= Goal of the exercise =
Taking each line of the material below in turn, count those containing the string "TRIG". Provide the number alone.

= Input =
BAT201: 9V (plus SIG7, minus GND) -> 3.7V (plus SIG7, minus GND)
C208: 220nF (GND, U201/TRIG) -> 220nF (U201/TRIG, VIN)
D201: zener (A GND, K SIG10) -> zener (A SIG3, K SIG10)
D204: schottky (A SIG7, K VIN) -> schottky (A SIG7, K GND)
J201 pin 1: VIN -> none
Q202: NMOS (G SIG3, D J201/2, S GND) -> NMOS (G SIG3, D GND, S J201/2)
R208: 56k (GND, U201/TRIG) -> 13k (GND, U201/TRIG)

= Answer to this problem =
2